EXERCISE DETAILS —
Wherever the word "MISO" occurs in the lines below, copy the whole line.

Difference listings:

+ + +

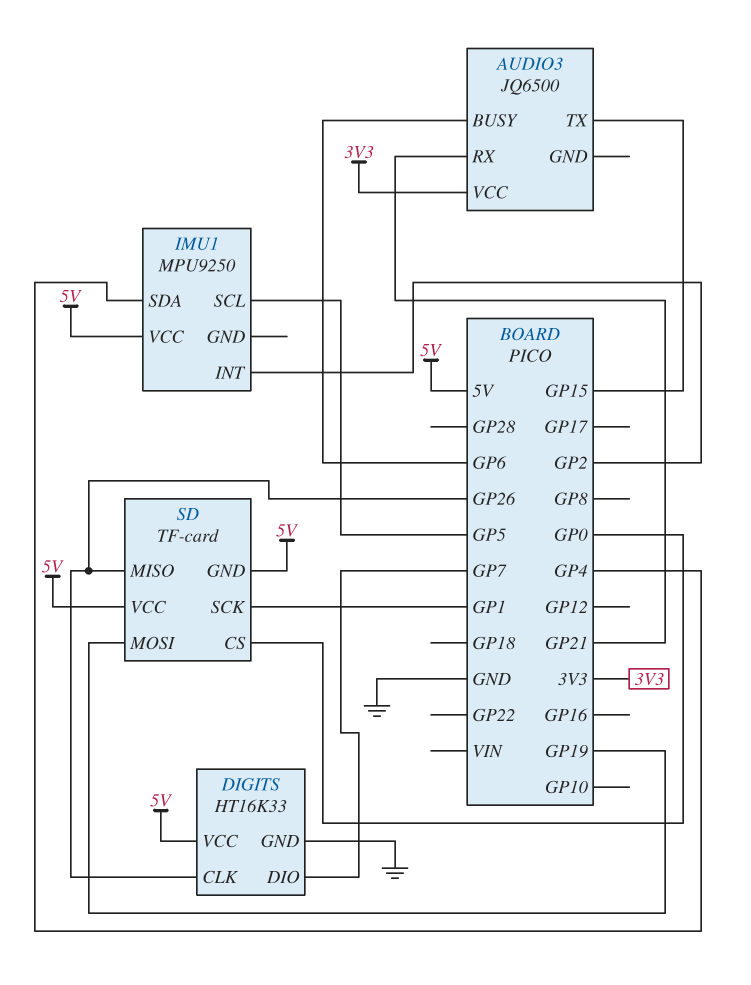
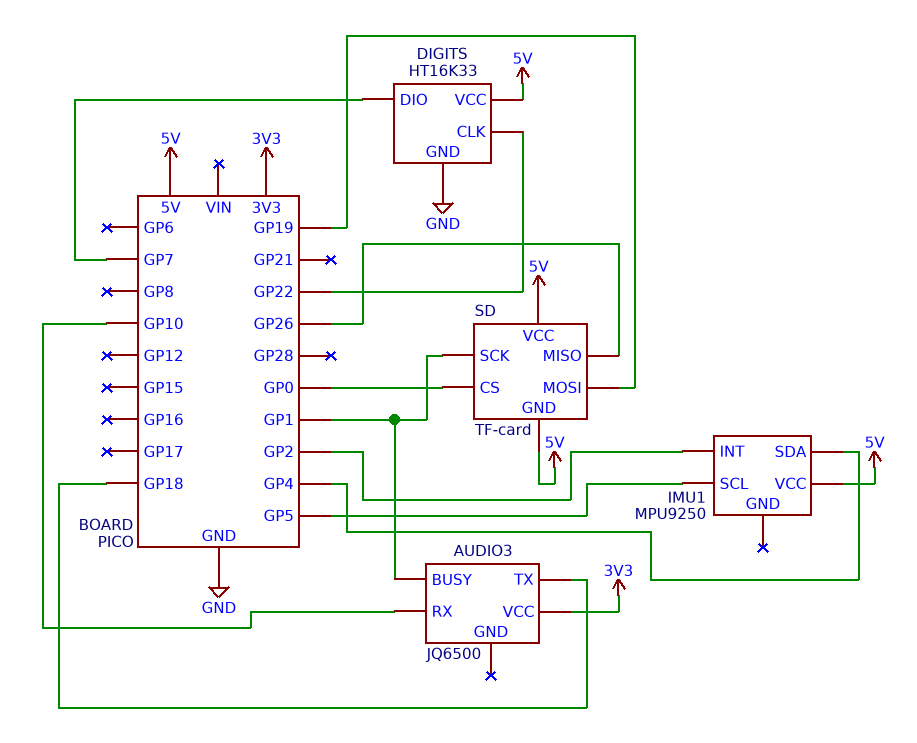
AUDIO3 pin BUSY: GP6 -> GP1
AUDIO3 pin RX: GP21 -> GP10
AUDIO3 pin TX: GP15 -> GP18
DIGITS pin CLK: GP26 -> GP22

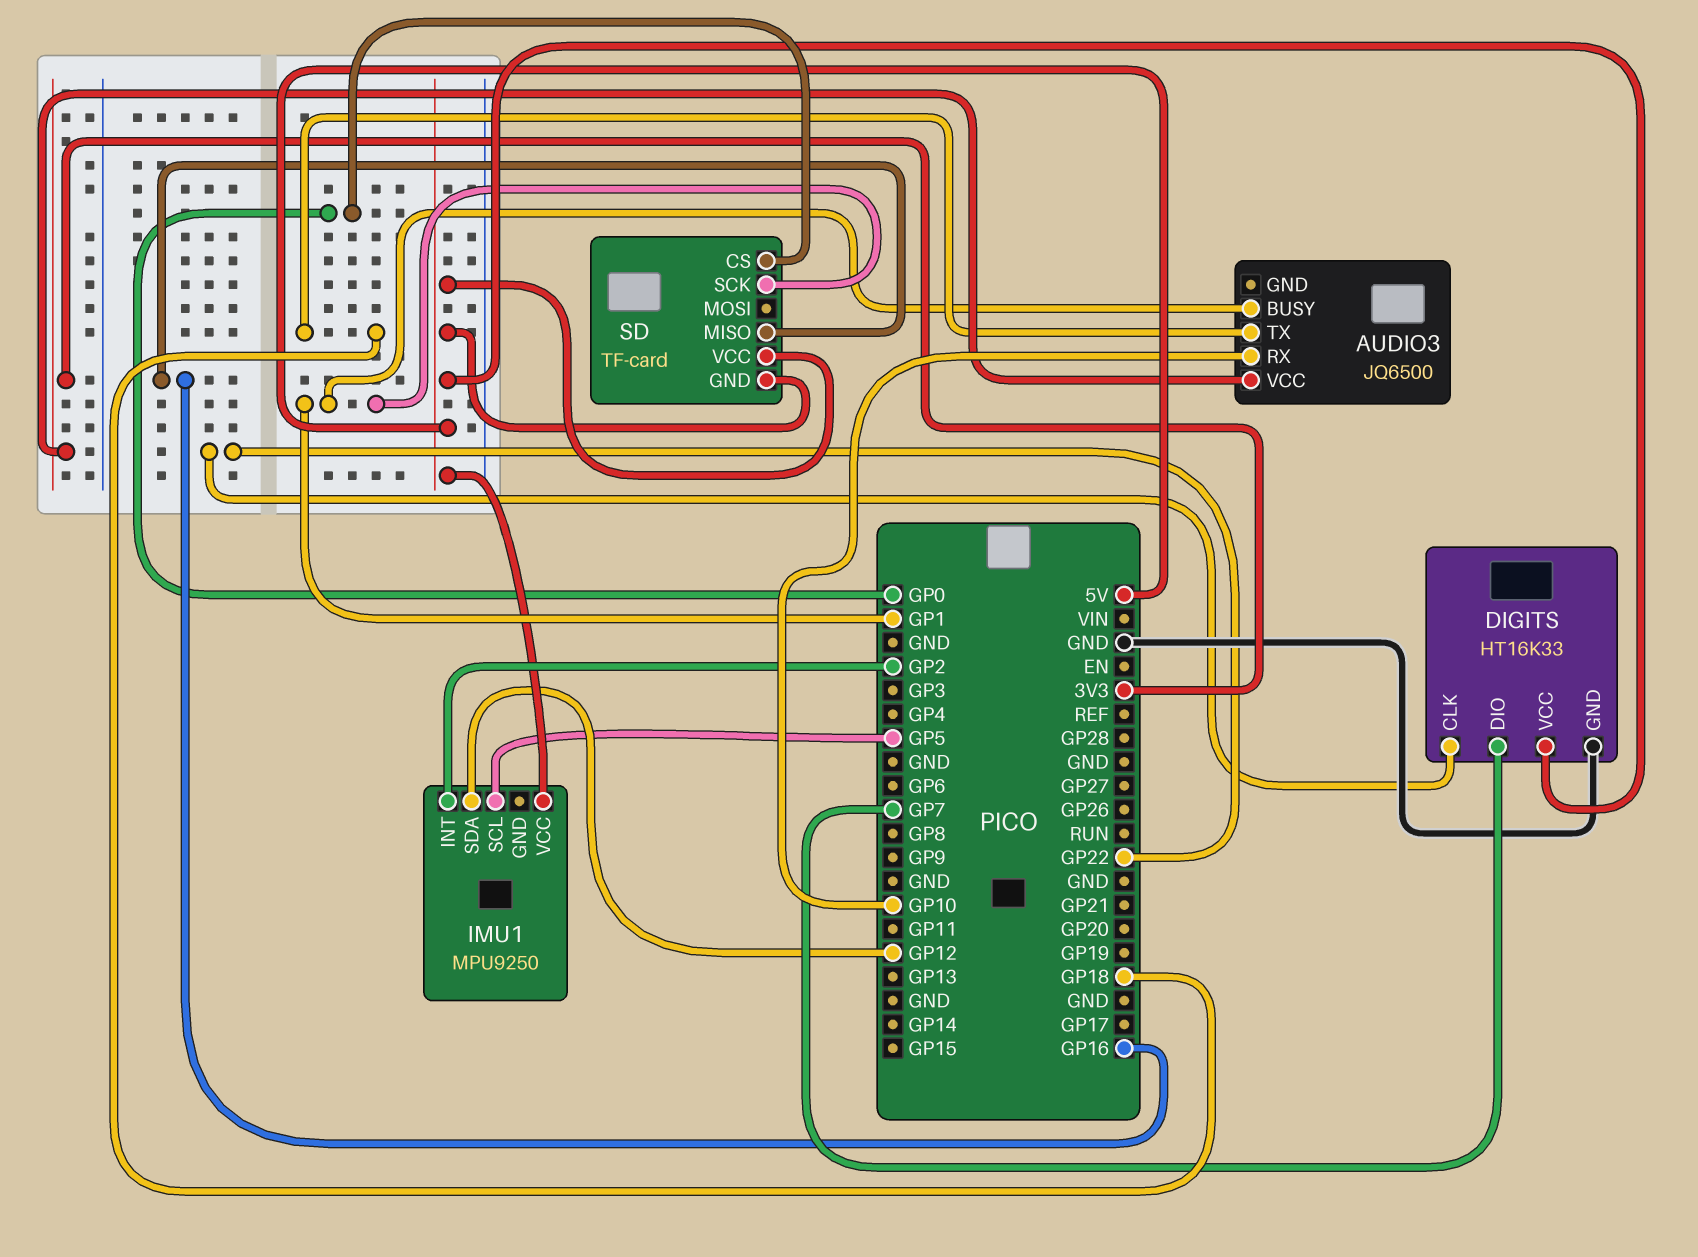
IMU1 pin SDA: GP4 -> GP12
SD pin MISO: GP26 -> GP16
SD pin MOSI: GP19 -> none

+ + +

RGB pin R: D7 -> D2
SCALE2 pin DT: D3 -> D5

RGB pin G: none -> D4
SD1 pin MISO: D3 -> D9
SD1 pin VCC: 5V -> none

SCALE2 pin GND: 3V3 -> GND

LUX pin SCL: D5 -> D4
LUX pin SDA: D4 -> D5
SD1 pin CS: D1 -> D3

+ + +

REPLY —
SD pin MISO: GP26 -> GP16
SD1 pin MISO: D3 -> D9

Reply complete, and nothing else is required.